══ Data excerpts

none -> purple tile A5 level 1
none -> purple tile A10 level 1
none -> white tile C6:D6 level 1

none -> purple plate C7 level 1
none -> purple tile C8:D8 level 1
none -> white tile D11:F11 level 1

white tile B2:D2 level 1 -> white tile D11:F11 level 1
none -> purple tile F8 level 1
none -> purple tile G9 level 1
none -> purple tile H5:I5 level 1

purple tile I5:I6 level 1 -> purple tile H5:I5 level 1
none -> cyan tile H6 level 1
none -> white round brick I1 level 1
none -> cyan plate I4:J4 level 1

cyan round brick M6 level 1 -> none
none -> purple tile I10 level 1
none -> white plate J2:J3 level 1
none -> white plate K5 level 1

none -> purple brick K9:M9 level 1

════

Task description. Retype the entries one by one, exactly.

Solution.
none -> purple tile A5 level 1
none -> purple tile A10 level 1
none -> white tile C6:D6 level 1

none -> purple plate C7 level 1
none -> purple tile C8:D8 level 1
none -> white tile D11:F11 level 1

white tile B2:D2 level 1 -> white tile D11:F11 level 1
none -> purple tile F8 level 1
none -> purple tile G9 level 1
none -> purple tile H5:I5 level 1

purple tile I5:I6 level 1 -> purple tile H5:I5 level 1
none -> cyan tile H6 level 1
none -> white round brick I1 level 1
none -> cyan plate I4:J4 level 1

cyan round brick M6 level 1 -> none
none -> purple tile I10 level 1
none -> white plate J2:J3 level 1
none -> white plate K5 level 1

none -> purple brick K9:M9 level 1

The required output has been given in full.